-- The task --
Please show all lines of the records that include "none".

Top of Data for this exercise

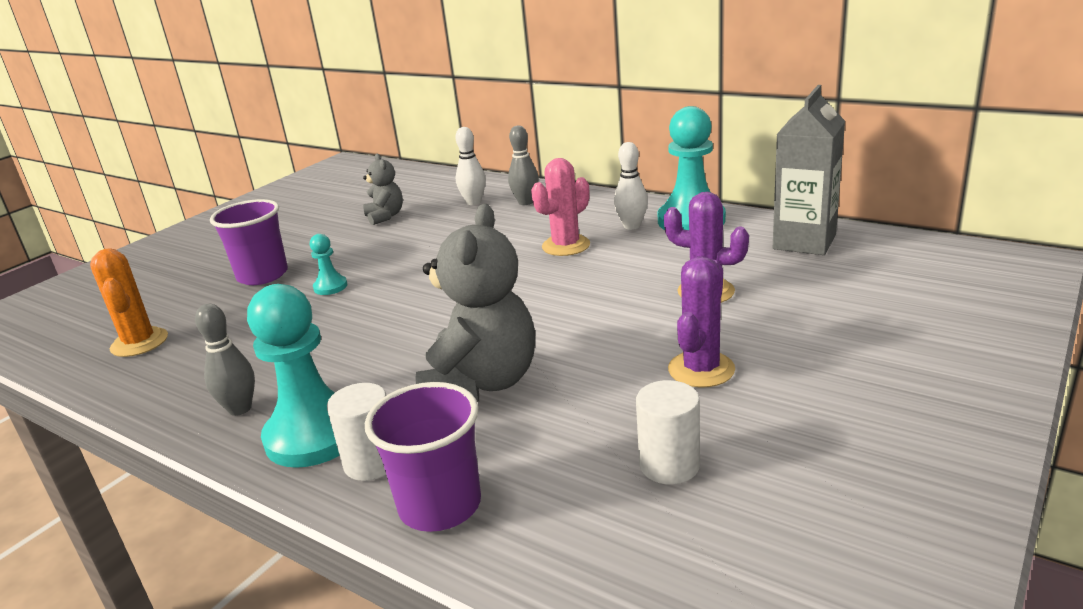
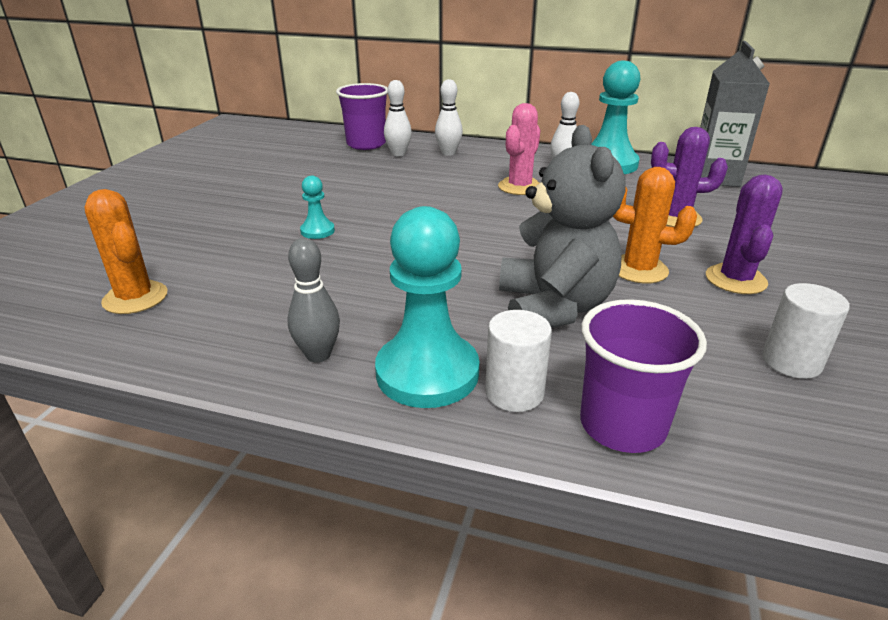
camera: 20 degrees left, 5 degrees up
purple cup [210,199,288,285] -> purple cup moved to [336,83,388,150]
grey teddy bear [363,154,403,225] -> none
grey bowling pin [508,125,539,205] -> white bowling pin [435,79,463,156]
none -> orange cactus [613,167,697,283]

Bottom of Data for this exercise

-- Your solution --
grey teddy bear [363,154,403,225] -> none
none -> orange cactus [613,167,697,283]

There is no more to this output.